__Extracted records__
+ + + + + + +

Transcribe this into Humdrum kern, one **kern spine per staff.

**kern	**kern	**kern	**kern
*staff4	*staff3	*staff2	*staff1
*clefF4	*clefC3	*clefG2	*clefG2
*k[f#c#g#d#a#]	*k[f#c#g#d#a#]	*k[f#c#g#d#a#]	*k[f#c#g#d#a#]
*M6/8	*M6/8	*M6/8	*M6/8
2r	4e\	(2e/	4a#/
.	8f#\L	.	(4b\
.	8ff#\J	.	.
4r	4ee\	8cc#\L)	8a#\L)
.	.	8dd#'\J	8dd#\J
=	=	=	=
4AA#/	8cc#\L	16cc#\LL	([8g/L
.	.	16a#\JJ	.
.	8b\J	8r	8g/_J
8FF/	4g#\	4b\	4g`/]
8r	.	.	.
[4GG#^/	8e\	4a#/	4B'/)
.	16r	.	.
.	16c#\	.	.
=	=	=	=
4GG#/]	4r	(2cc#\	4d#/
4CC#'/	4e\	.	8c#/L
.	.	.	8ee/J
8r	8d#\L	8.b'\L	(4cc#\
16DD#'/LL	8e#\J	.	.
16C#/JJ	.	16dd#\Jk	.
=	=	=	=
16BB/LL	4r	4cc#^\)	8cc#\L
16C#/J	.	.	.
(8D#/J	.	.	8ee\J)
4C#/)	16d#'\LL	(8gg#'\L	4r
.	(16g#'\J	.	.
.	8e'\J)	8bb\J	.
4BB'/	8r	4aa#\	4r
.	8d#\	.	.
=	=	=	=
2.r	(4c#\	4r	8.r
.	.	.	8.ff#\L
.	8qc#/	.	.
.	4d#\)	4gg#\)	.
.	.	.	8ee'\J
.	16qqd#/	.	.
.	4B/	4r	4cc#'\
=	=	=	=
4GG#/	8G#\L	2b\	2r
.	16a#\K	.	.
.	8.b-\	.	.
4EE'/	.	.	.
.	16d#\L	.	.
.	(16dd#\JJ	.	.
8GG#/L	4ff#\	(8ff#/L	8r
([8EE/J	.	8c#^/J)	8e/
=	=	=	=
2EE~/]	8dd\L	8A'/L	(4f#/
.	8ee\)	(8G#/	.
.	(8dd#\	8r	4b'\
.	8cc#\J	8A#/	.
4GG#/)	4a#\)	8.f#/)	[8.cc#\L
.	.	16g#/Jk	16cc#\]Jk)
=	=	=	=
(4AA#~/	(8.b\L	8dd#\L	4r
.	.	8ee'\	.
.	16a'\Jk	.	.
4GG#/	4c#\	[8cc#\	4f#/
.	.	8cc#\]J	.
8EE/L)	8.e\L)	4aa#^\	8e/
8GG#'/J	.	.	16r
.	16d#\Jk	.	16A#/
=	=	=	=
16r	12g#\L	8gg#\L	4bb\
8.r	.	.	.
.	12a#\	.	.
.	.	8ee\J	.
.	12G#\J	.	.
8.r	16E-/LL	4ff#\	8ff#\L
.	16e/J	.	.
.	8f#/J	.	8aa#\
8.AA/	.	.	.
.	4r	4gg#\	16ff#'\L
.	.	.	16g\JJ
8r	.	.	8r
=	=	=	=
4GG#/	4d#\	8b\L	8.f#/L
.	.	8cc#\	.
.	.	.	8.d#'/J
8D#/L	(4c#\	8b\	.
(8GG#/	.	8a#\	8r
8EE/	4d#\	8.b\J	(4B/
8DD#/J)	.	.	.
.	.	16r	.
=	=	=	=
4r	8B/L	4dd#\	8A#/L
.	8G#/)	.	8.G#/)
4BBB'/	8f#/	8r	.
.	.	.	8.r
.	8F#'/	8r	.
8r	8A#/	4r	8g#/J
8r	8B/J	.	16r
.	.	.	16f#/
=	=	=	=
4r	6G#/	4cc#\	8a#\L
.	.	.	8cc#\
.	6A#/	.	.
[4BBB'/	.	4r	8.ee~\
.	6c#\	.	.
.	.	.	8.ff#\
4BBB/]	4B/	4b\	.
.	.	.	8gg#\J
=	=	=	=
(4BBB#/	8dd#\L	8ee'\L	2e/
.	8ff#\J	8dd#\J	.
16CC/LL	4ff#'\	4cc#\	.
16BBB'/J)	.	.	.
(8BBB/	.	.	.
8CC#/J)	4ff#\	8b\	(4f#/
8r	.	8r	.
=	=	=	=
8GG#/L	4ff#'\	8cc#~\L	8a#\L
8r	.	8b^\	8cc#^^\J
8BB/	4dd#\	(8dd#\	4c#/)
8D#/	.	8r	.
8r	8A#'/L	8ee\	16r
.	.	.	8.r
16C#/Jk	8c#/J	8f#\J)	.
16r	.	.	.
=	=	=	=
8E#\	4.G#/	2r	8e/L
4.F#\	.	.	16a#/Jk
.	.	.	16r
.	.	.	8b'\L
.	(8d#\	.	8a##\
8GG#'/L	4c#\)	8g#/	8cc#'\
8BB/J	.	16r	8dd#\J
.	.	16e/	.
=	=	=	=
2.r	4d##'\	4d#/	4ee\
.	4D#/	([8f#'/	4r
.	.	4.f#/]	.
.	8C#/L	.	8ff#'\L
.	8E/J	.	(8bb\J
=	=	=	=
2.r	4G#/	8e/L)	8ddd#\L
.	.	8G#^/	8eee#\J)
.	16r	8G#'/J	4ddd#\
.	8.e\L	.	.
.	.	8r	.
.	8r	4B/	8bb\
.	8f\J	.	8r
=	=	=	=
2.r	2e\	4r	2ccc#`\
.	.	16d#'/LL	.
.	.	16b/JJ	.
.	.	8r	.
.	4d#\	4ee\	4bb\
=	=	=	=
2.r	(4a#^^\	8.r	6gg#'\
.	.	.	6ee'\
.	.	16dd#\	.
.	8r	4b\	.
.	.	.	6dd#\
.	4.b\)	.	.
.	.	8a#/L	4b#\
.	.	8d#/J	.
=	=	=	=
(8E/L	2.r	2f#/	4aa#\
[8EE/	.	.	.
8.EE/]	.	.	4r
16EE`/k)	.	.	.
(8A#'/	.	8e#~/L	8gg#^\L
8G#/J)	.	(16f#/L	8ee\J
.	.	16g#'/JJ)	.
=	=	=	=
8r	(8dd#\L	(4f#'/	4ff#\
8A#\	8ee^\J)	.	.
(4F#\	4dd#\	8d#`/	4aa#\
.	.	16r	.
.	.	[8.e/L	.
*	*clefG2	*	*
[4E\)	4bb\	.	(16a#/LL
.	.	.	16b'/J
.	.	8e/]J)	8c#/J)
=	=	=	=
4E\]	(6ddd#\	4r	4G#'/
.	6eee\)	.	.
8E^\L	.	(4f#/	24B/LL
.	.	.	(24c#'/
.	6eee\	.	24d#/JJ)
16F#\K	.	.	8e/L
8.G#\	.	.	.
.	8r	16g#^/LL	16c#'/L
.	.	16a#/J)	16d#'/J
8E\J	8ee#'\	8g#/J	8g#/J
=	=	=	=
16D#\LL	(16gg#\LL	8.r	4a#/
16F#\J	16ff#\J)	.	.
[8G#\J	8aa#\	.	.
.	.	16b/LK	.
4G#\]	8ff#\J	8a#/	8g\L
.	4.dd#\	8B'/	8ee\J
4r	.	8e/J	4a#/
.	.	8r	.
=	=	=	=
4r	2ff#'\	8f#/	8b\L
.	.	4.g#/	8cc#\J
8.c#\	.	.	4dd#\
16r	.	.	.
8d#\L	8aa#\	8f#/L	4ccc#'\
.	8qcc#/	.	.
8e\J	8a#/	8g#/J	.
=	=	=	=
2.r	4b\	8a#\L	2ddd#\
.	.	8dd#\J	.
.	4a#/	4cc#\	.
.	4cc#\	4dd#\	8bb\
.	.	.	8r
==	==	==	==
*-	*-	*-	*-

+ + + + + + +

__To do__
Identify each line above that contains the string "kern", and copy every one of those lines.

__Reply__
Transcribe this into Humdrum kern, one **kern spine per staff.
**kern	**kern	**kern	**kern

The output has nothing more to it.